Try it: Drop all images. Then write out each line below exactly as given.

Records for this exercise:
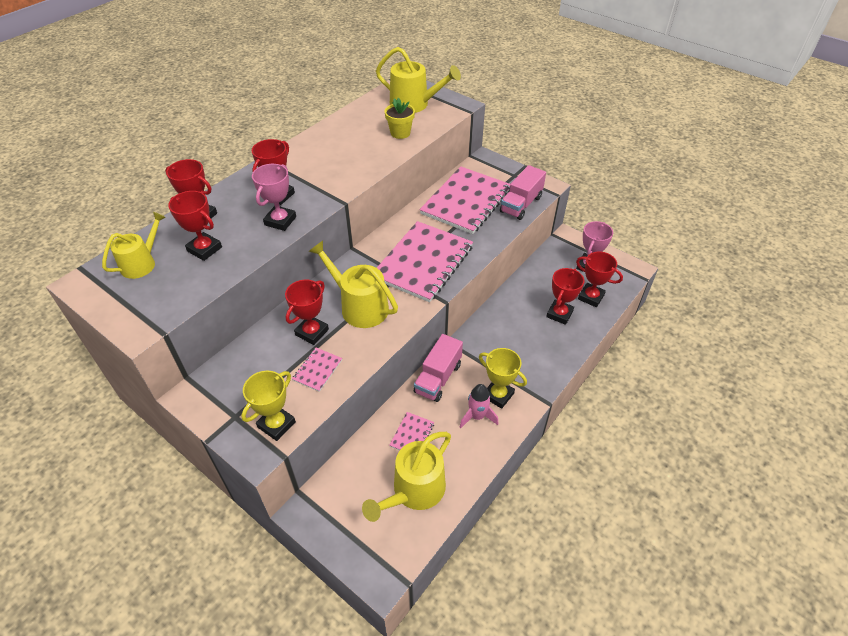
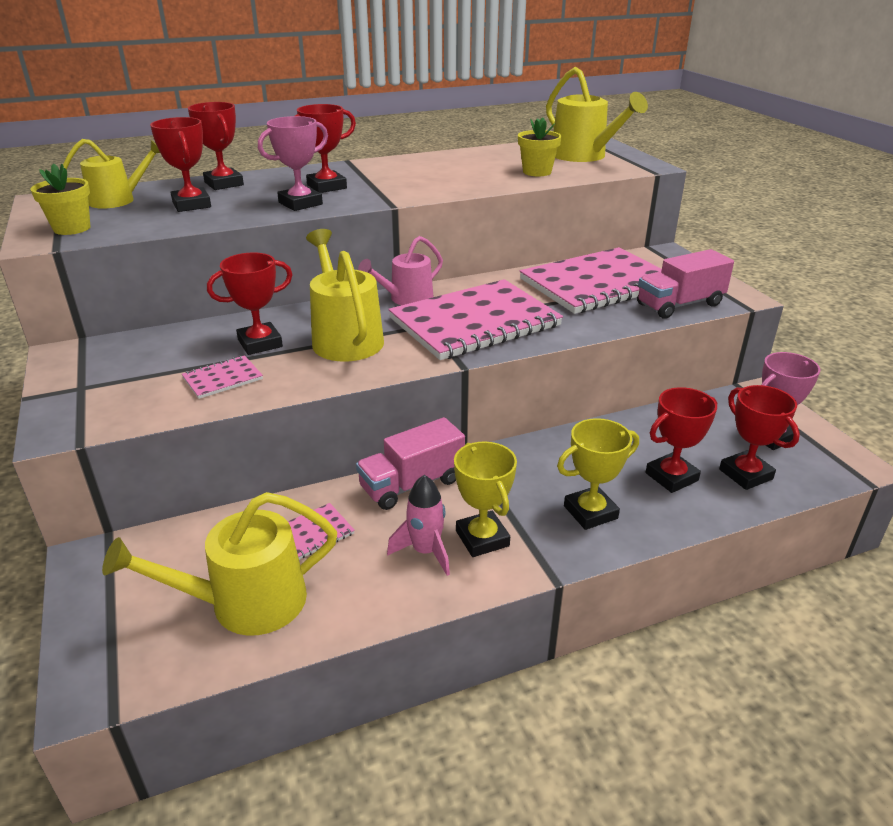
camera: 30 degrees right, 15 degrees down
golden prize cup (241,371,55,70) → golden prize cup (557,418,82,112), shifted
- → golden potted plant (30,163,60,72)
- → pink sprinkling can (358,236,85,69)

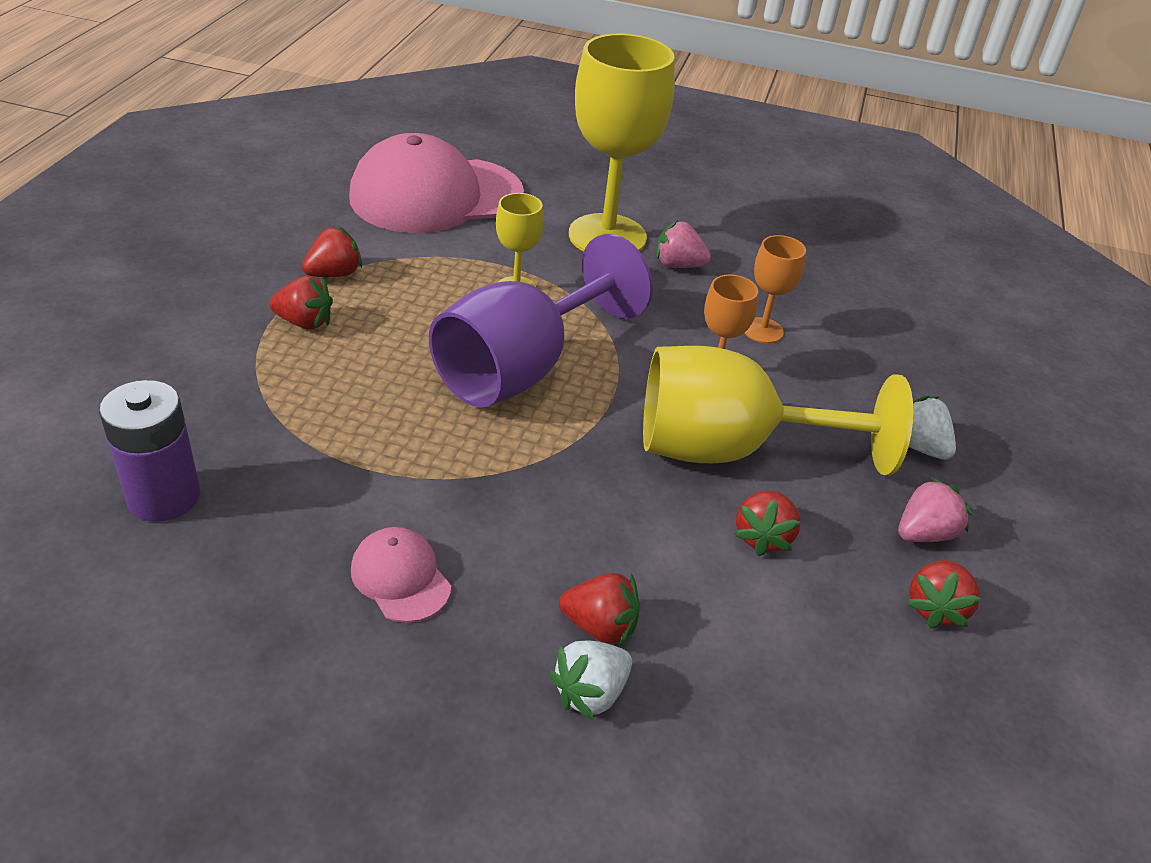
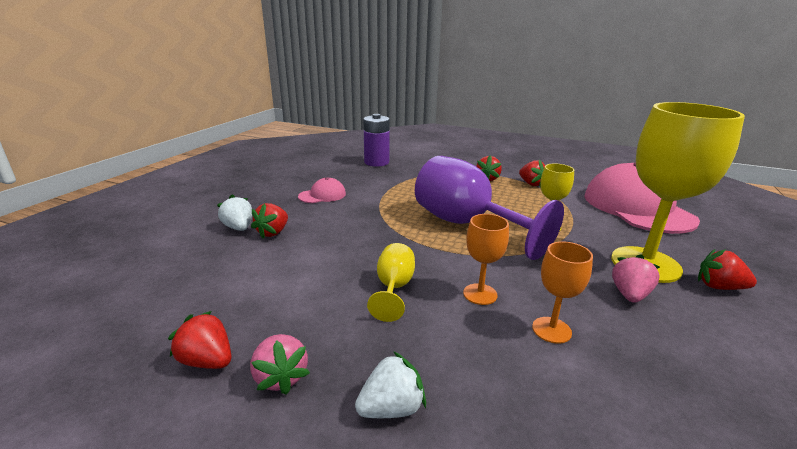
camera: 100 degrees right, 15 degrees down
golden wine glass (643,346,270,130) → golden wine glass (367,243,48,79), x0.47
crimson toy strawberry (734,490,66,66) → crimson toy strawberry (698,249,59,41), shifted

Solution for this problem:
camera: 30 degrees right, 15 degrees down
golden prize cup (241,371,55,70) → golden prize cup (557,418,82,112), shifted
- → golden potted plant (30,163,60,72)
- → pink sprinkling can (358,236,85,69)

camera: 100 degrees right, 15 degrees down
golden wine glass (643,346,270,130) → golden wine glass (367,243,48,79), x0.47
crimson toy strawberry (734,490,66,66) → crimson toy strawberry (698,249,59,41), shifted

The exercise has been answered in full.